> Aim of the task
Print, exactly and without pictures, the lines from the one where "yellow screwdriver: 4 -> 3" appears down to the end of the entries.

-- Extracted information follows --

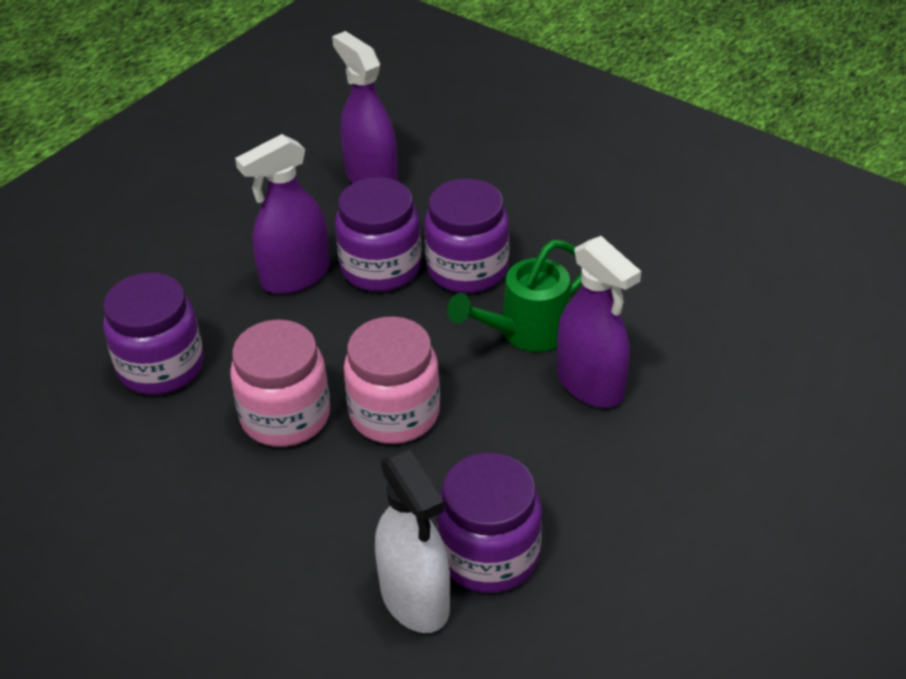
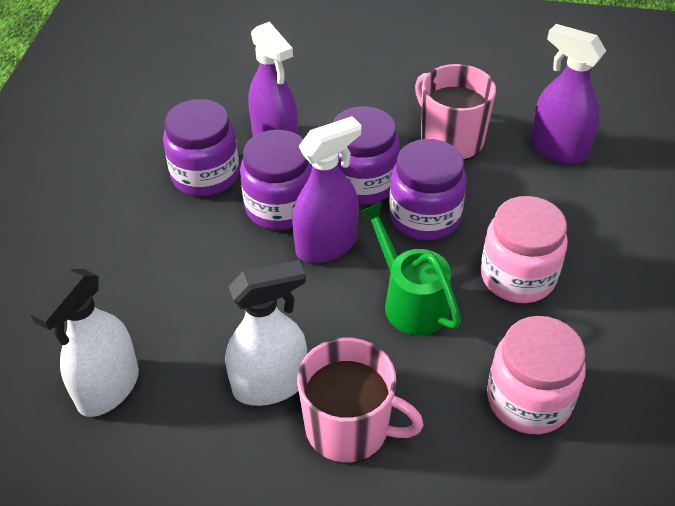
pink mug: 0 -> 2
white spray bottle: 1 -> 2

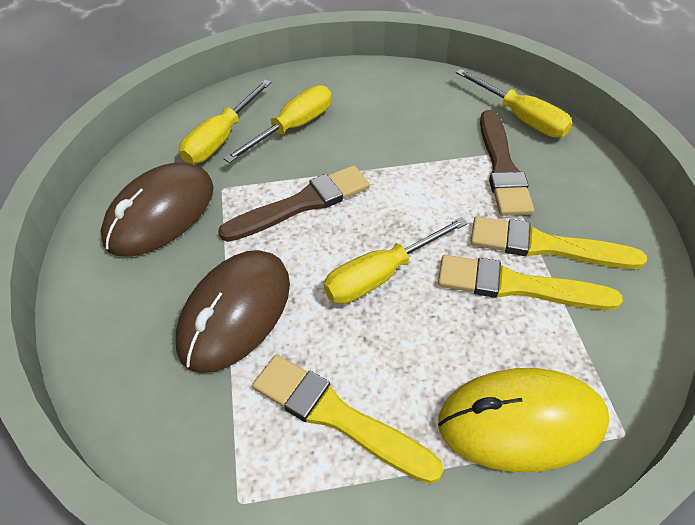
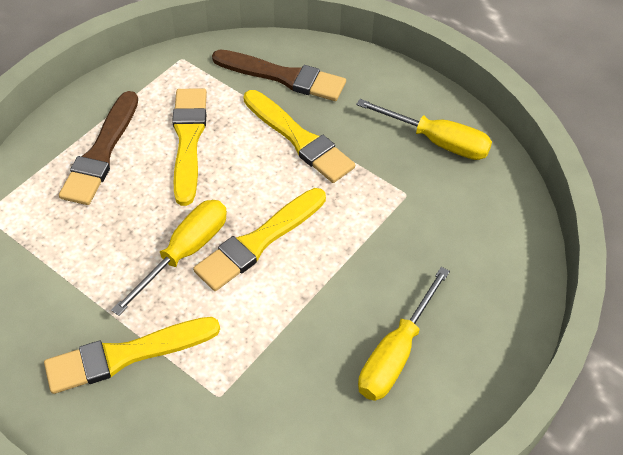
brown mouse: 2 -> 0
yellow brush: 3 -> 4
yellow mouse: 1 -> 0
yellow screwdriver: 4 -> 3

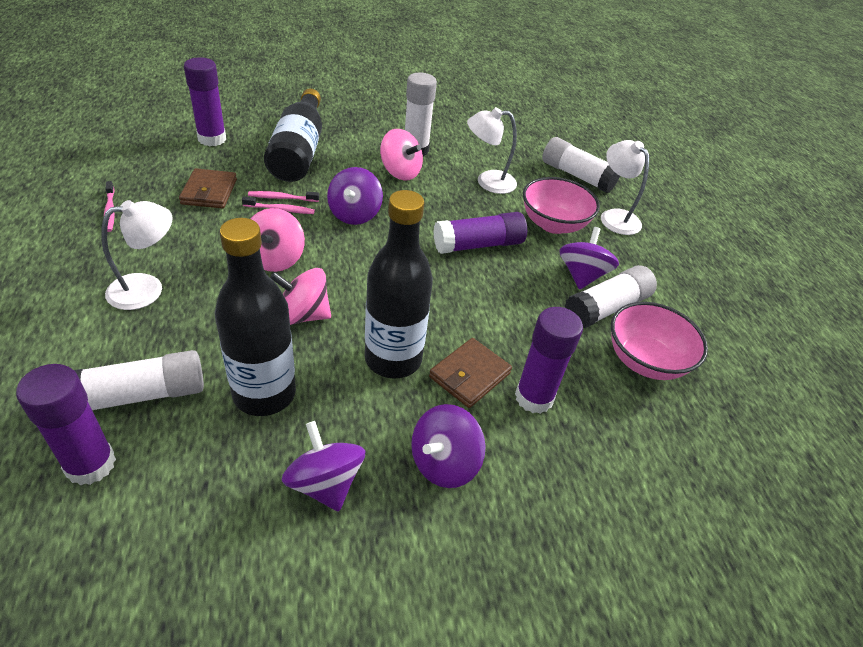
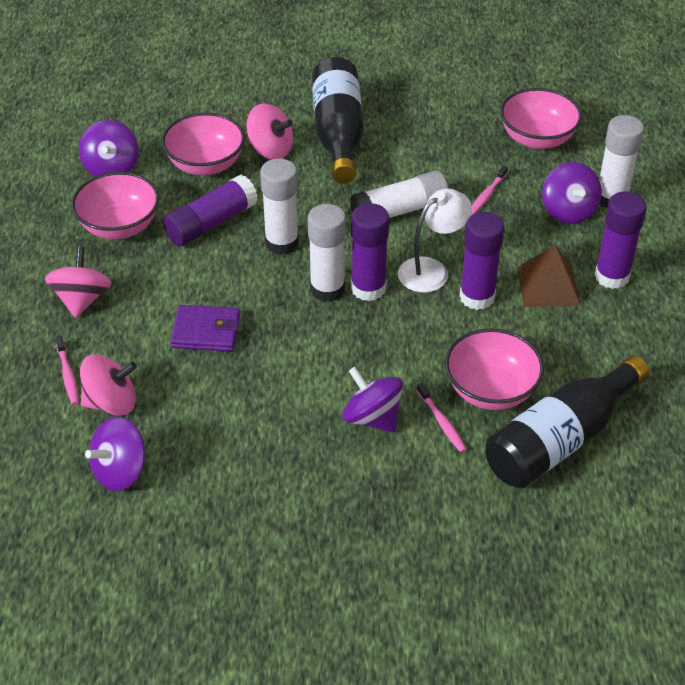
black bottle: 3 -> 2
brown pyramid: 0 -> 1
brown wallet: 2 -> 0
pink bowl: 2 -> 4
purple wallet: 0 -> 1
white lamp: 3 -> 1

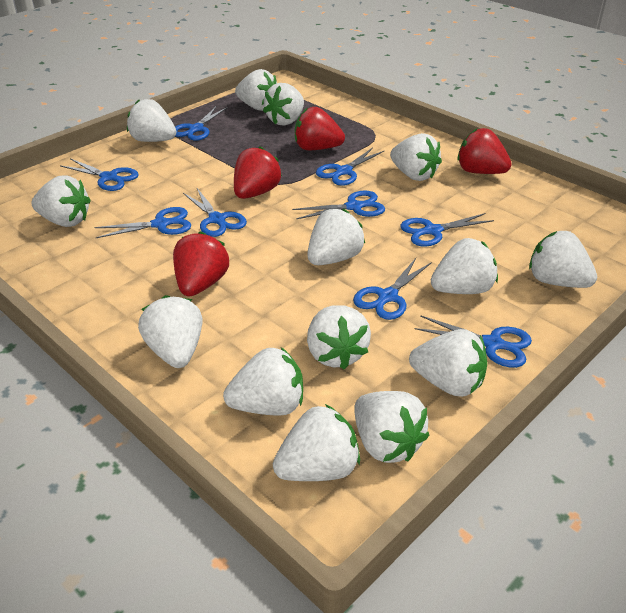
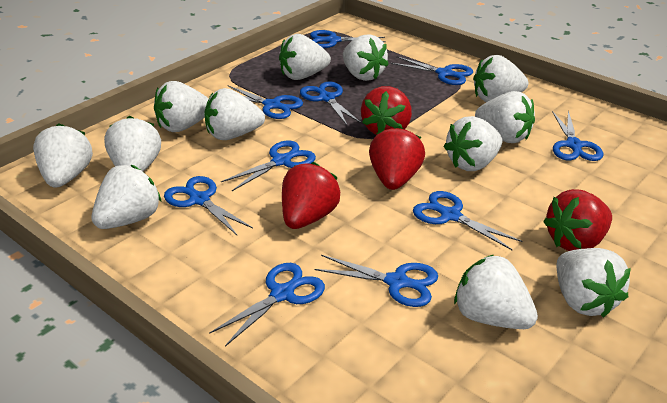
blue scissors: 9 -> 10
white strawberry: 14 -> 12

-- Extracted information concluded --

> Written response
yellow screwdriver: 4 -> 3

black bottle: 3 -> 2
brown pyramid: 0 -> 1
brown wallet: 2 -> 0
pink bowl: 2 -> 4
purple wallet: 0 -> 1
white lamp: 3 -> 1

blue scissors: 9 -> 10
white strawberry: 14 -> 12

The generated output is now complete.